**What the task requires:** Searching the material below, find each line that includes the word "black", and copy it.

**Data in this exercise:**
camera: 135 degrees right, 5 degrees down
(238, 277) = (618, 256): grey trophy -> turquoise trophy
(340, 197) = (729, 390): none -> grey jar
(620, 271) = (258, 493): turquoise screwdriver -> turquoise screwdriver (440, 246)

* * *

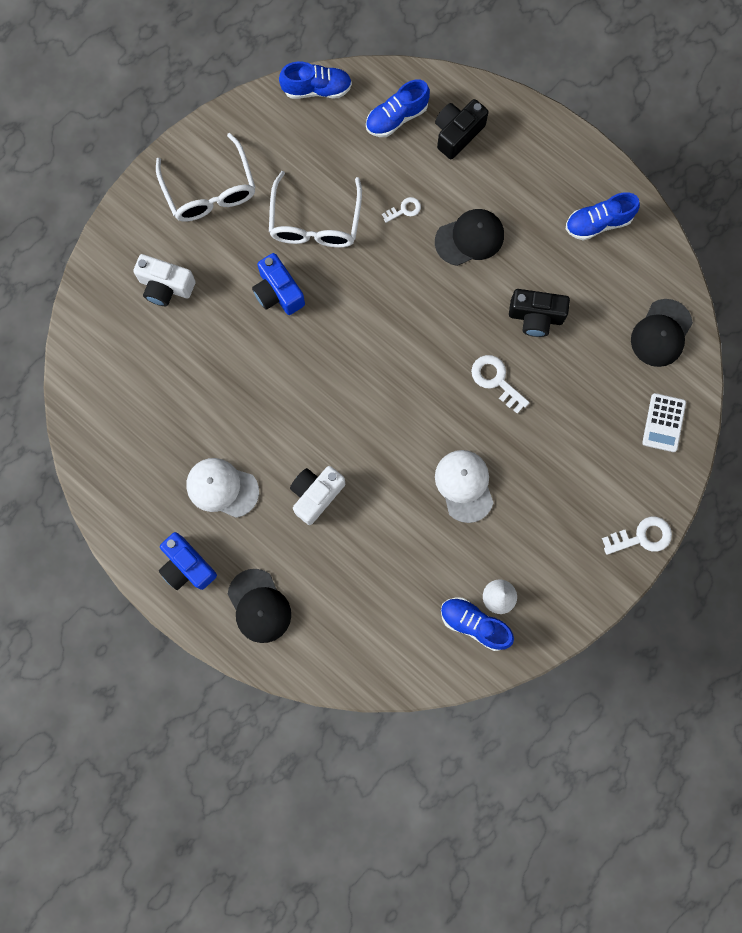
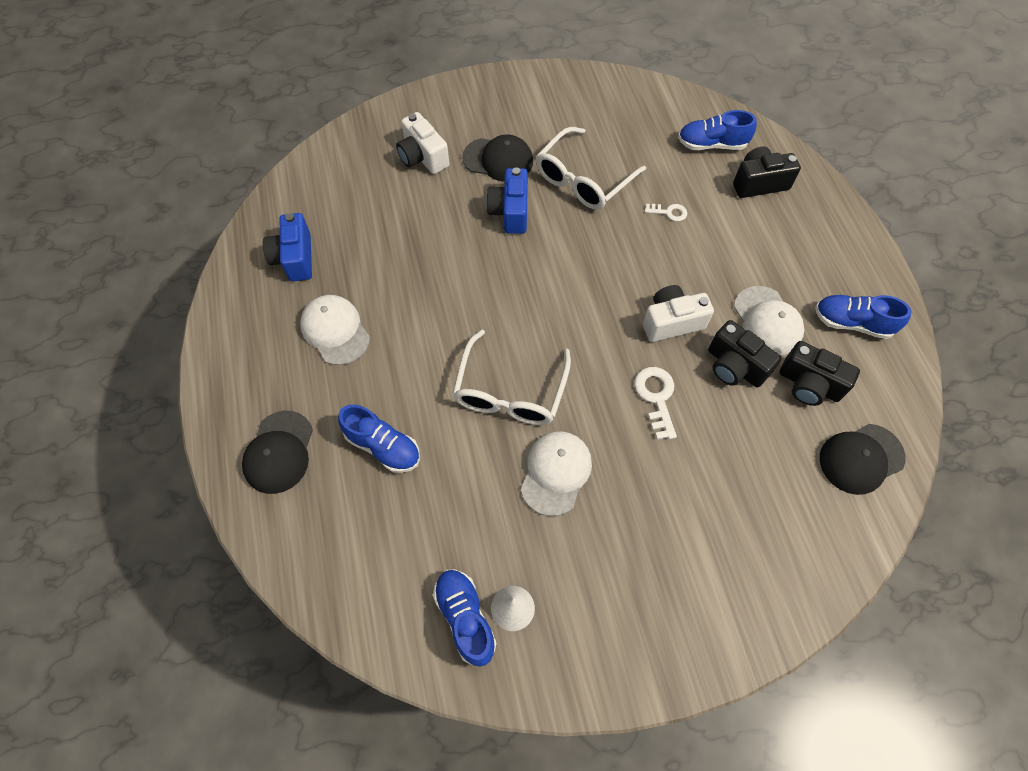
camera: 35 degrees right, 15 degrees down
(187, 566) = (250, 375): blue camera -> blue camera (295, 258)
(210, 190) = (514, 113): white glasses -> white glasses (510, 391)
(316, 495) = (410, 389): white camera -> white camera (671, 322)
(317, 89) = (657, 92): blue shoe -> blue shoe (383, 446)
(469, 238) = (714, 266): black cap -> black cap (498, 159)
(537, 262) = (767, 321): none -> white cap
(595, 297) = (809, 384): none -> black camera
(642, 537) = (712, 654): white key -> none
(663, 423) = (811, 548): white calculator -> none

**Task result:**
(469, 238) = (714, 266): black cap -> black cap (498, 159)
(595, 297) = (809, 384): none -> black camera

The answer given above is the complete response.